### Task directions
In the data, find the word "yellow" and copy out every line that has it.

### Extracted entries
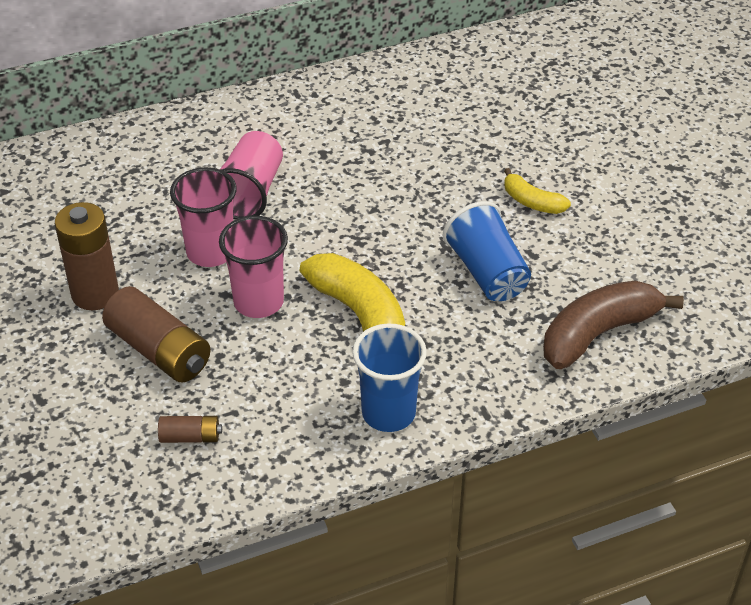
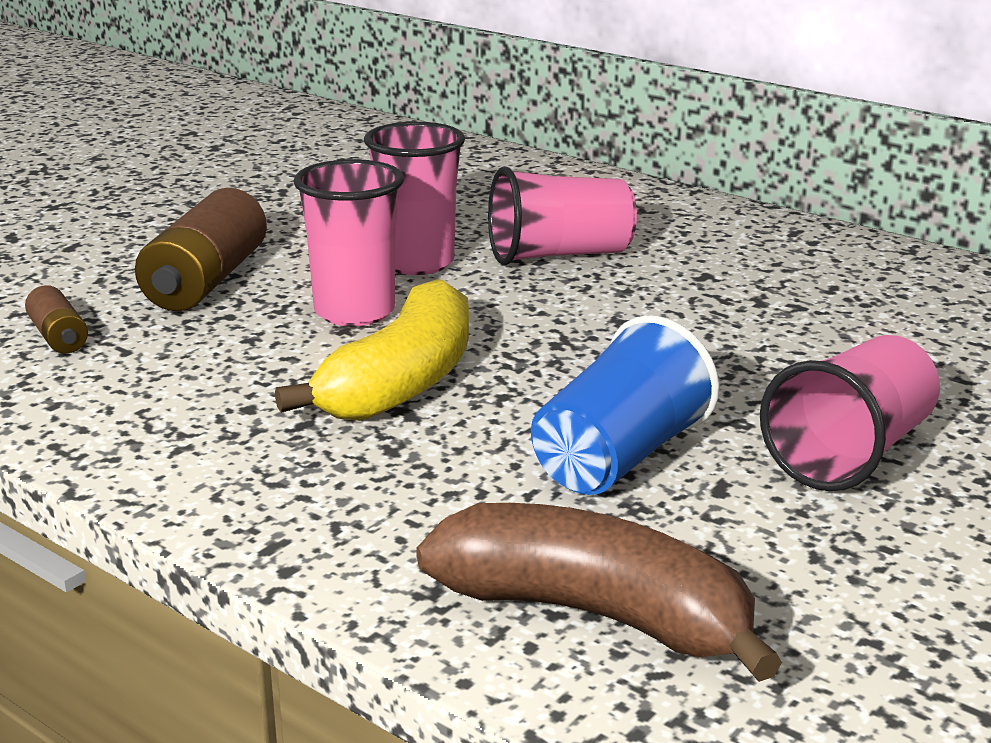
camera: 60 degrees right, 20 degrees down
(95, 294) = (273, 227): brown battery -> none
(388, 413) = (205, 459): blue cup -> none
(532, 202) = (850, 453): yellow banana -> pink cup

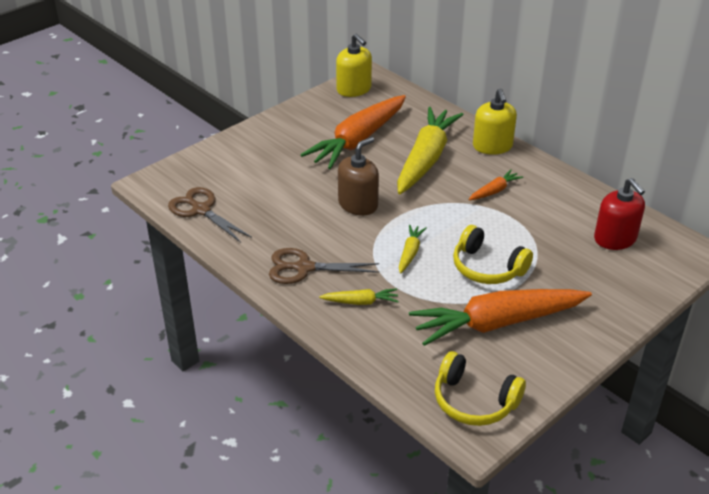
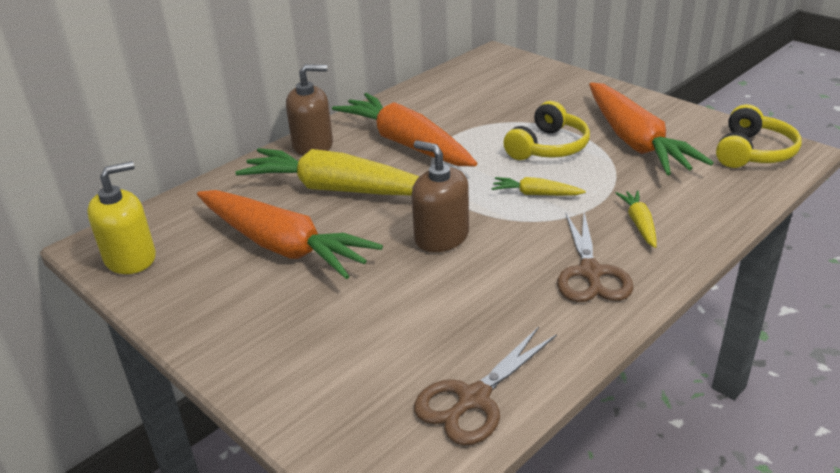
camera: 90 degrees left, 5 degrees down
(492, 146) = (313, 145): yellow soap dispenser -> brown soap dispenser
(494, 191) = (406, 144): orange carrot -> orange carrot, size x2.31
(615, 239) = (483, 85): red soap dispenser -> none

### Result for this task
(532, 202) = (850, 453): yellow banana -> pink cup
(492, 146) = (313, 145): yellow soap dispenser -> brown soap dispenser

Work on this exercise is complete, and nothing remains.